What is being asked: Scan the listing below. Report each line that includes "black".

Source material:

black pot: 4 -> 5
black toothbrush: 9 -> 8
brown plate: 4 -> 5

--

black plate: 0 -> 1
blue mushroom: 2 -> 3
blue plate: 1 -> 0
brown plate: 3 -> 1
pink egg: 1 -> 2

Response to the exercise:
black pot: 4 -> 5
black toothbrush: 9 -> 8
black plate: 0 -> 1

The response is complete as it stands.